[Object correspondence data]
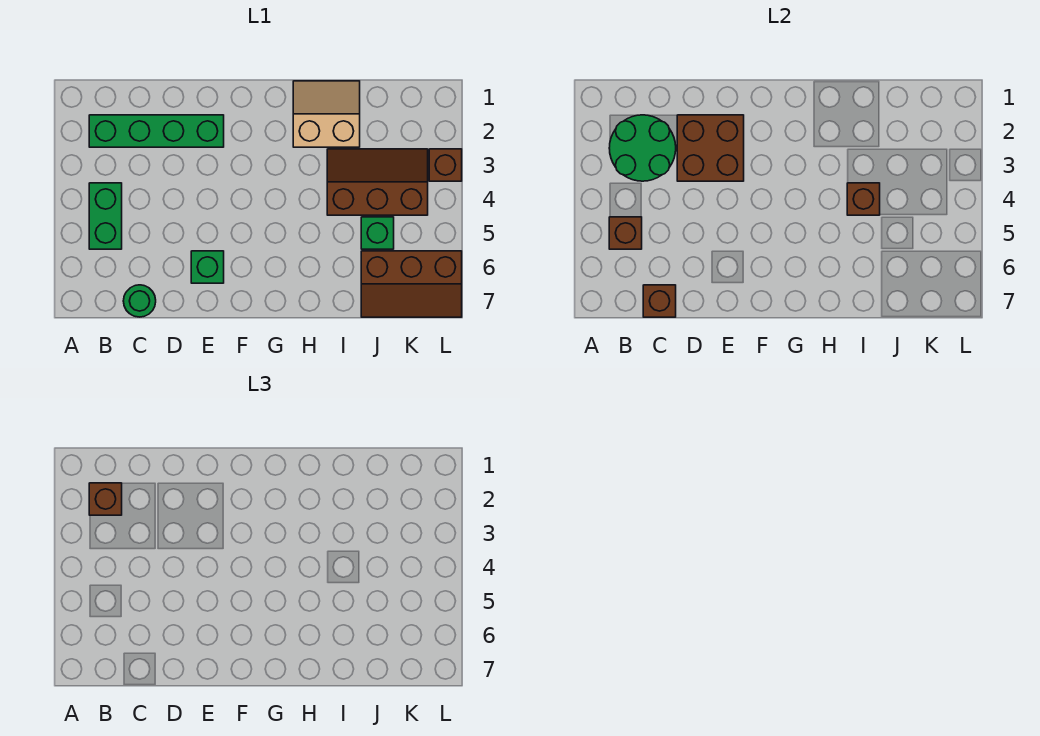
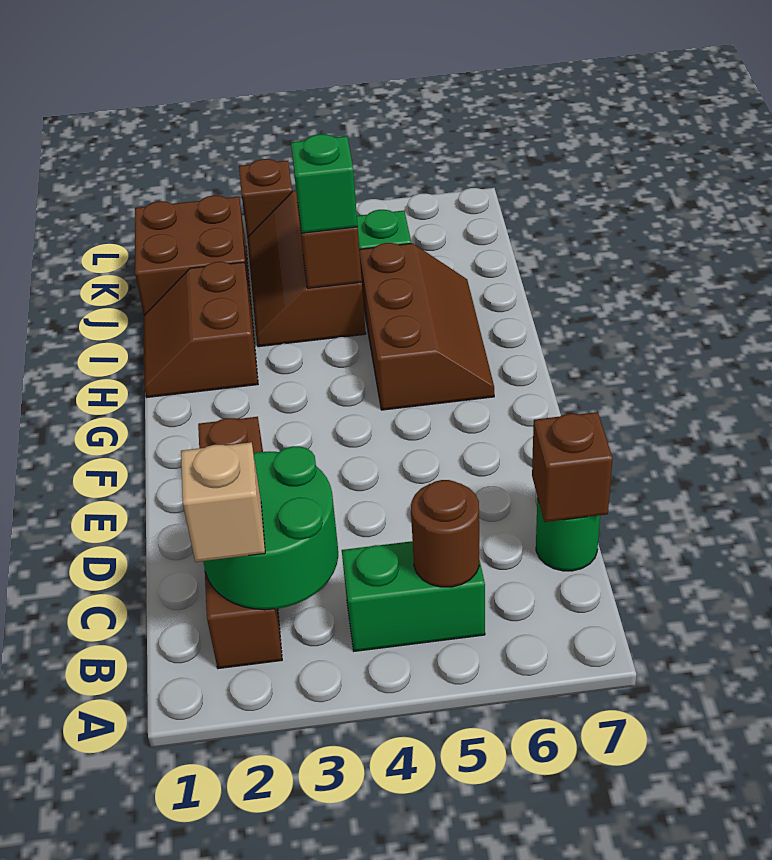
green brick B2:E2 level 1 -> brown brick B2:E2 level 1
brown brick B2 level 3 -> tan brick B2 level 3
brown brick B5 level 2 -> brown round brick B5 level 2
brown brick D2:E3 level 2 -> brown brick J1:K2 level 1
green brick E6 level 1 -> green brick I4 level 3
tan slope H1:I2 level 1 top 2 -> brown slope H1:I2 level 1 top 2
brown slope J6:L7 level 1 top 6 -> brown slope G5:I6 level 1 top 5

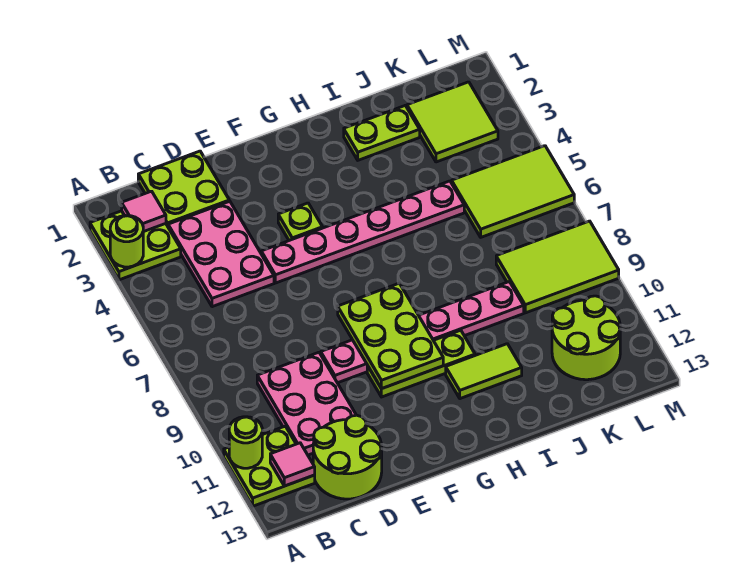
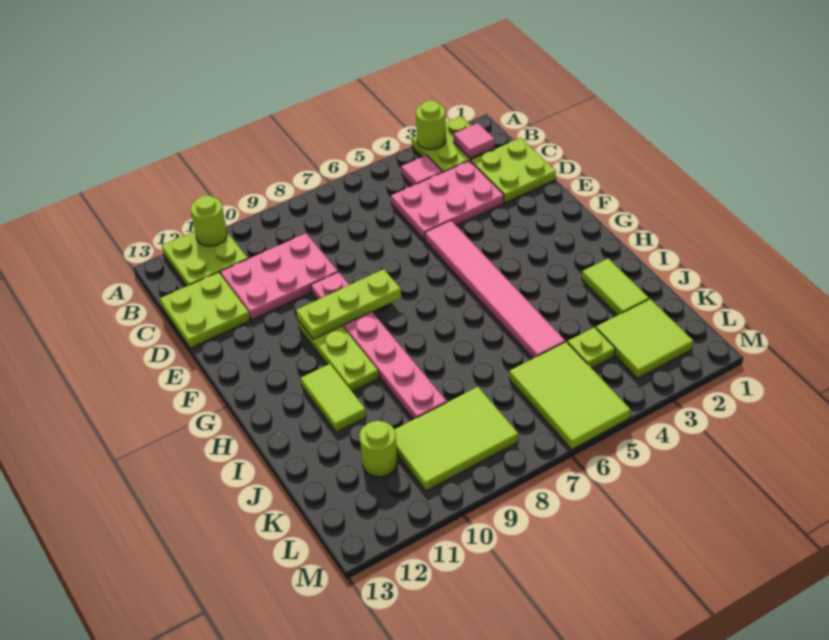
pink tile B12 level 2 -> pink tile B4 level 1
lime round brick C12:D13 level 1 -> lime plate C12:D13 level 1
pink plate E5:J5 level 1 -> pink tile E5:J5 level 1
lime plate F4 level 1 -> lime plate K4 level 1
lime plate F8:G10 level 2 -> lime plate F8:F10 level 2
lime plate I2:J2 level 1 -> lime tile I2:J2 level 1
lime tile K8:M9 level 1 -> lime tile K8:L10 level 1
lime round brick K11:L12 level 1 -> lime round brick K11 level 1

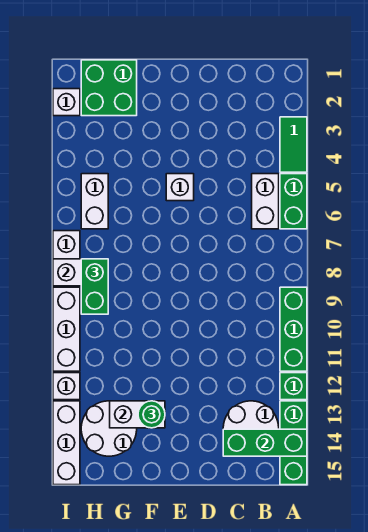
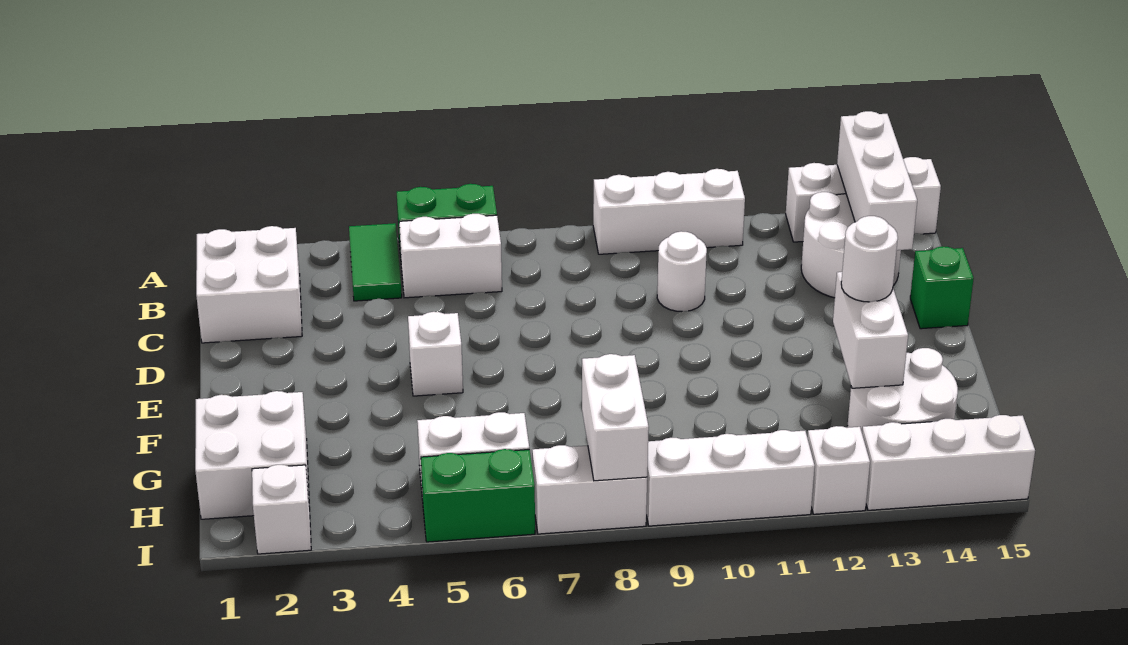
green tile A3:A4 level 1 -> green tile A4:B4 level 1
green brick A9:A11 level 1 -> white brick A9:A11 level 1
green brick A12 level 1 -> green brick D15 level 1
green brick A13:A15 level 1 -> white brick A13:A15 level 1
green brick A14:C14 level 2 -> white brick A14:C14 level 2
none -> white brick B1:C2 level 1
none -> white round brick C10 level 1
green round brick F13 level 3 -> white round brick F13 level 3
green brick G1:H2 level 1 -> white brick G1:H2 level 1
green brick H8:H9 level 3 -> green brick I5:I6 level 1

## Aim of the exercise
In the entries above, find the line with "green brick A9:A11" and the line with "none -> white round brick C10 level 1", then set down exactly those two and every line between them, nothing else.

## Result
green brick A9:A11 level 1 -> white brick A9:A11 level 1
green brick A12 level 1 -> green brick D15 level 1
green brick A13:A15 level 1 -> white brick A13:A15 level 1
green brick A14:C14 level 2 -> white brick A14:C14 level 2
none -> white brick B1:C2 level 1
none -> white round brick C10 level 1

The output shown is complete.